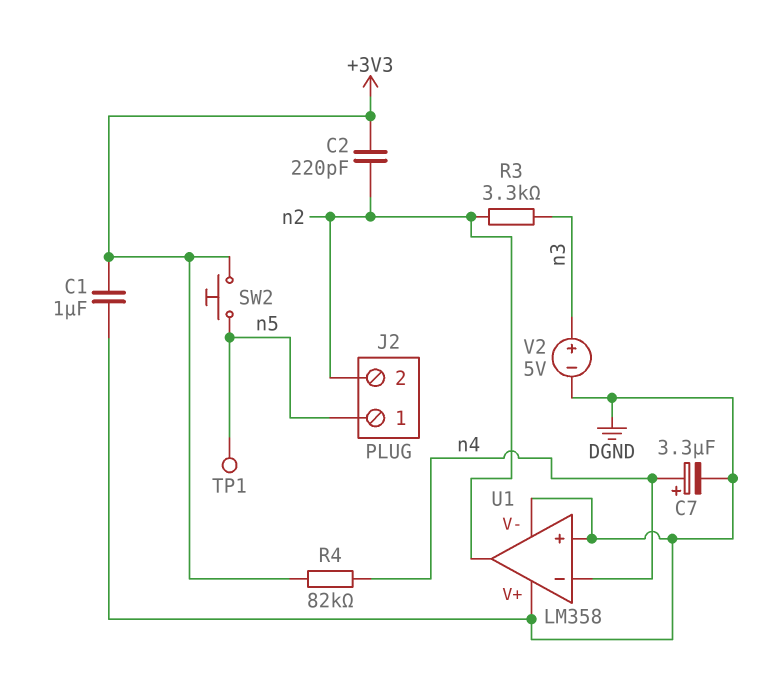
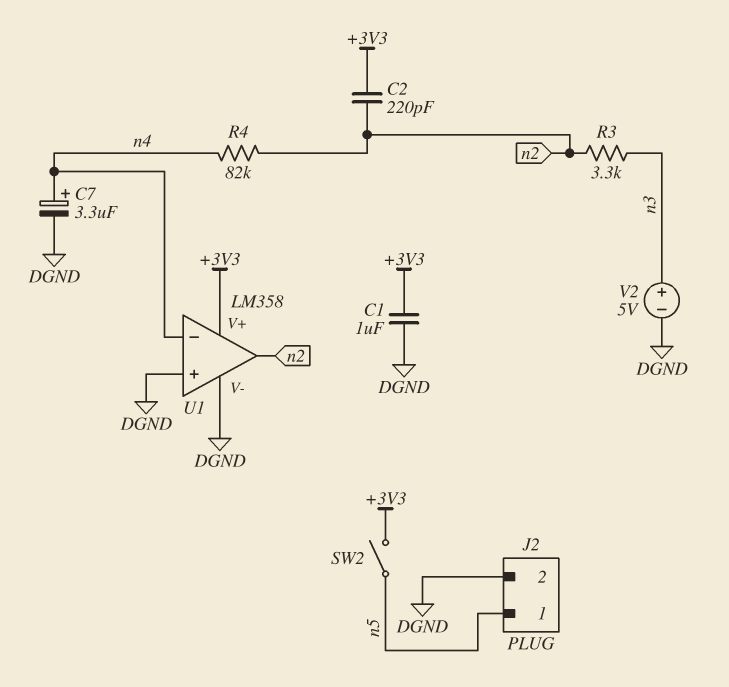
J2 pin 2: n2 -> DGND
R4: 82k (+3V3, n4) -> 82k (n2, n4)
SW2: button (+3V3, n5) -> switch (+3V3, n5)
TP1: test point (n5) -> none
U1 pin V+: DGND -> +3V3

> _TASK PROMPT_
Please retype the records above exactly, leaving every image out.

> _PROBLEM SOLUTION_
J2 pin 2: n2 -> DGND
R4: 82k (+3V3, n4) -> 82k (n2, n4)
SW2: button (+3V3, n5) -> switch (+3V3, n5)
TP1: test point (n5) -> none
U1 pin V+: DGND -> +3V3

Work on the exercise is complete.